*DIRECTIONS FOR THIS TASK*
Lines with "yellow": state how many there are in the records below, and nothing else.
++++++++++++++++++++
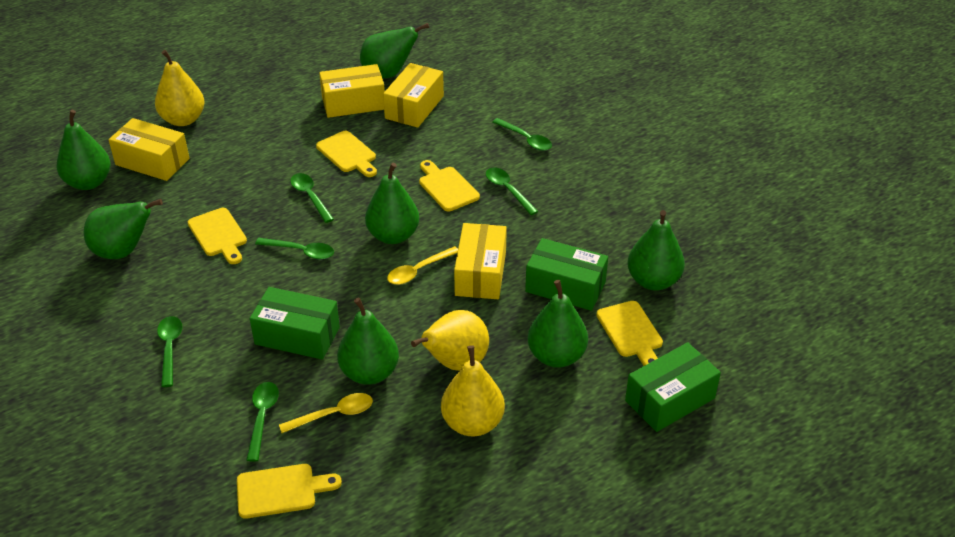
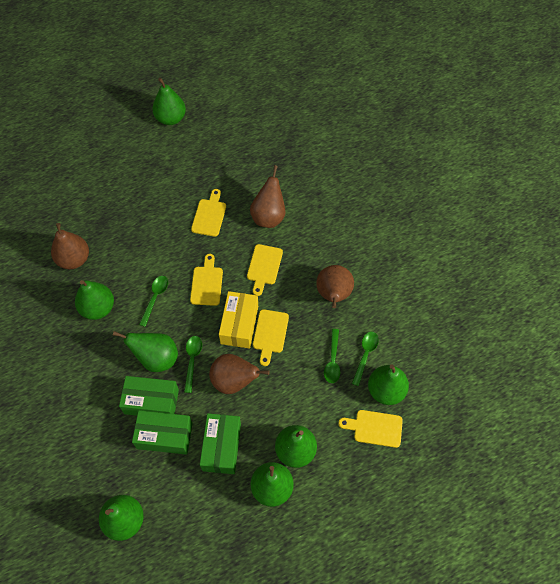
brown pear: 0 -> 4
green spoon: 6 -> 4
yellow box: 4 -> 1
yellow pear: 3 -> 0
yellow spoon: 2 -> 0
++++++++++++++++++++
*SOLUTION FOR THIS TASK*
3